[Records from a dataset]
____________
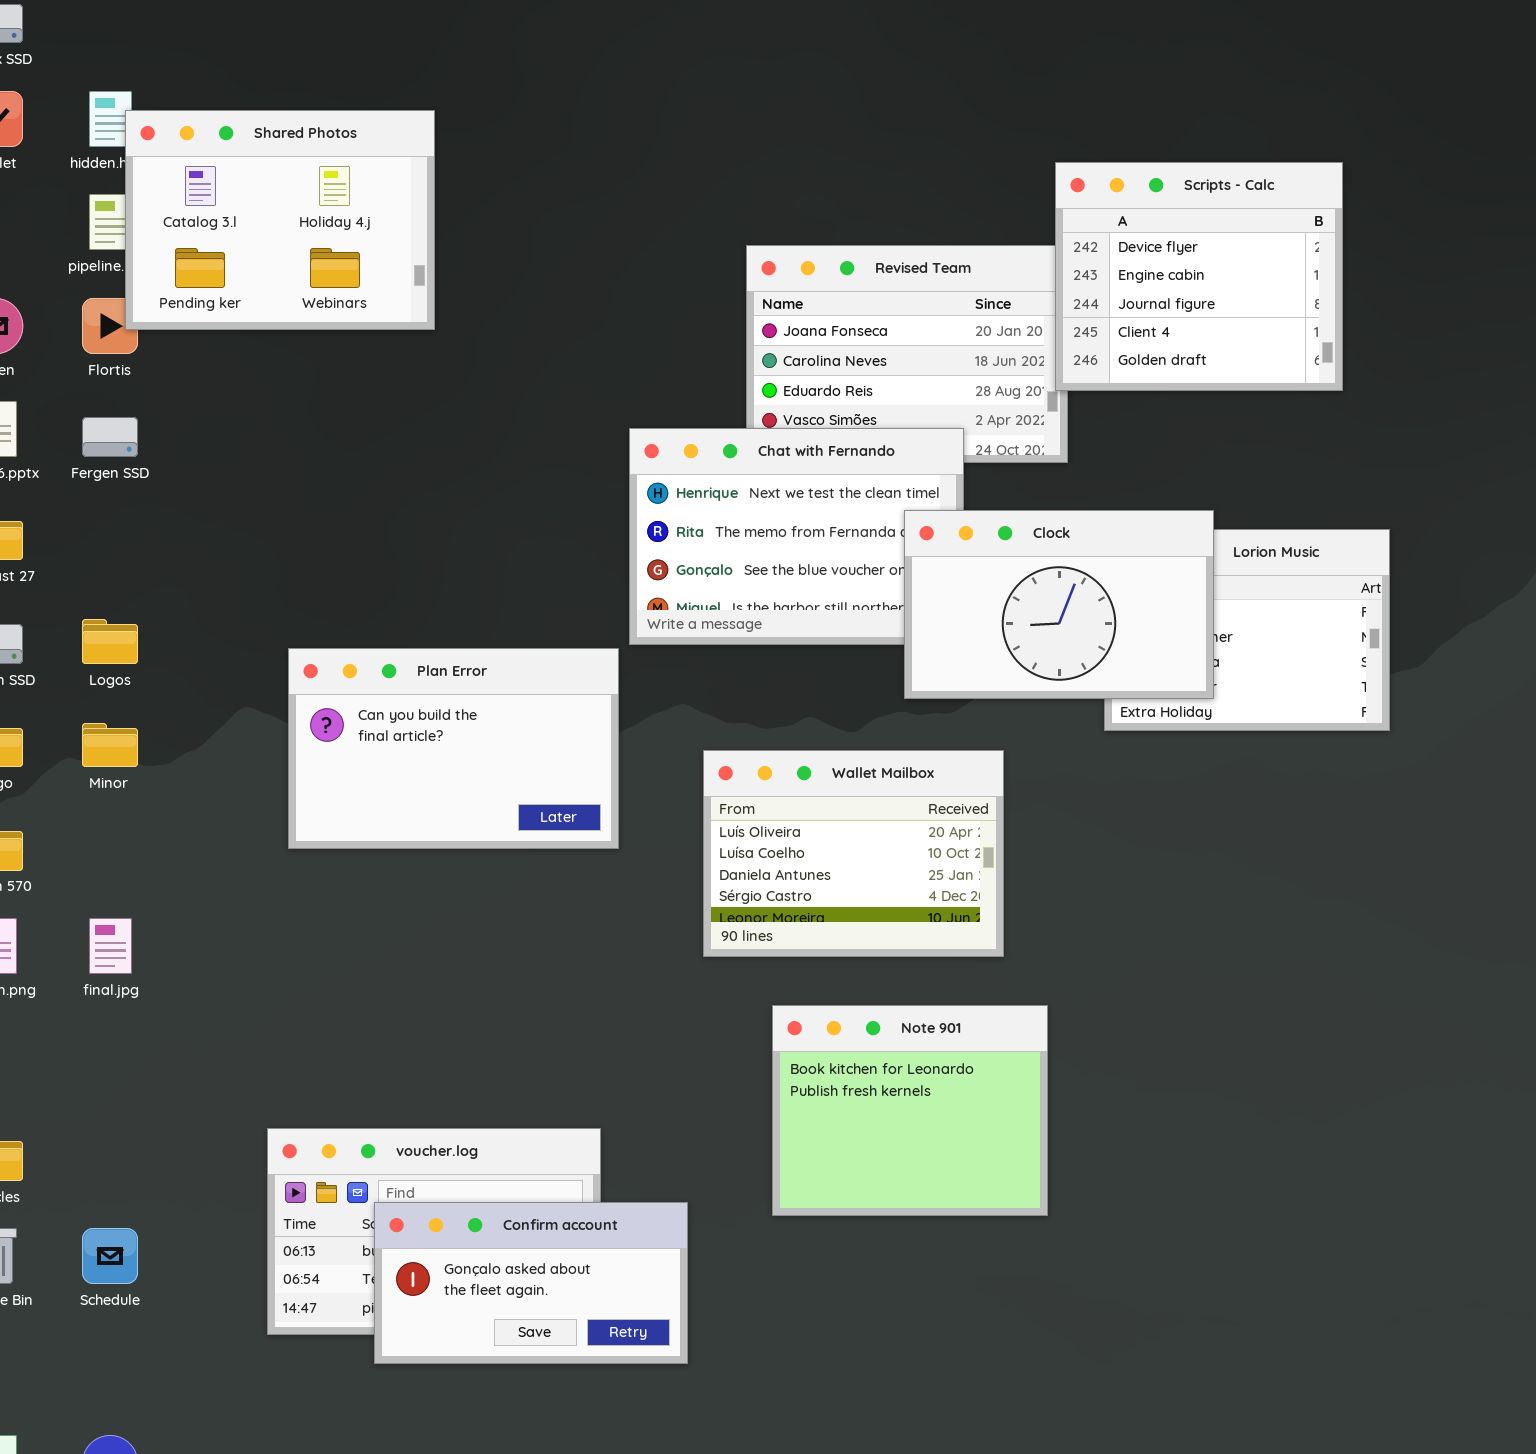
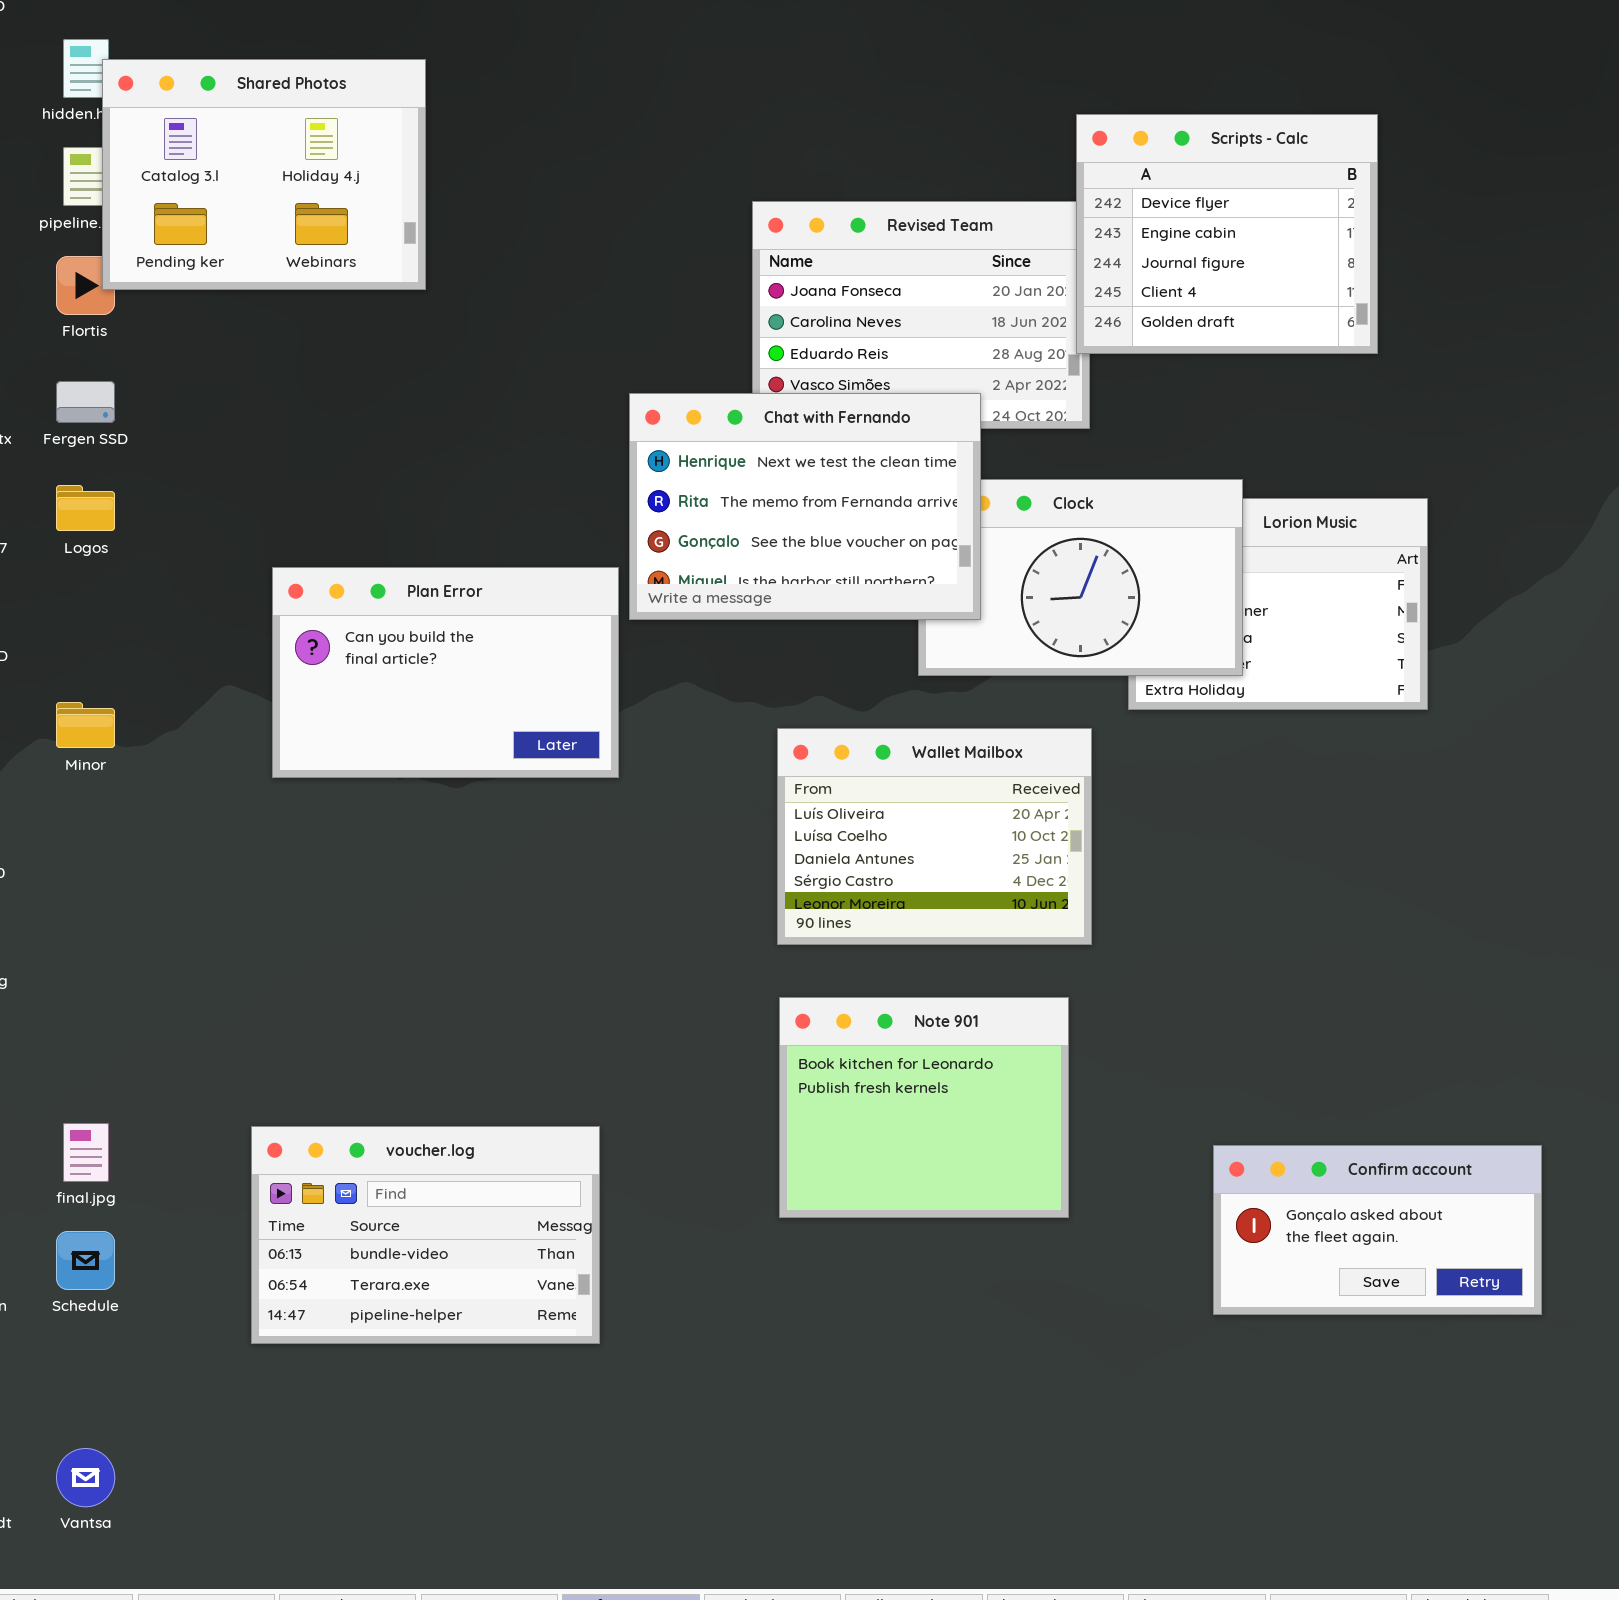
Chat with Fernando: [629,428,964,645] -> [629,393,981,620], raised
Logos: [82,619,138,664] -> [56,485,115,531], moved
Plan Error: [288,648,619,849] -> [272,567,619,778], moved
Wallet Mailbox: [703,750,1004,957] -> [777,728,1092,945], moved
final.jpg: [89,918,132,974] -> [63,1123,109,1182], moved
Confirm account: [374,1202,688,1364] -> [1213,1145,1542,1315], moved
____________
From the first line above to the last, copy the records exactly but omit the pictures.

Chat with Fernando: [629,428,964,645] -> [629,393,981,620], raised
Logos: [82,619,138,664] -> [56,485,115,531], moved
Plan Error: [288,648,619,849] -> [272,567,619,778], moved
Wallet Mailbox: [703,750,1004,957] -> [777,728,1092,945], moved
final.jpg: [89,918,132,974] -> [63,1123,109,1182], moved
Confirm account: [374,1202,688,1364] -> [1213,1145,1542,1315], moved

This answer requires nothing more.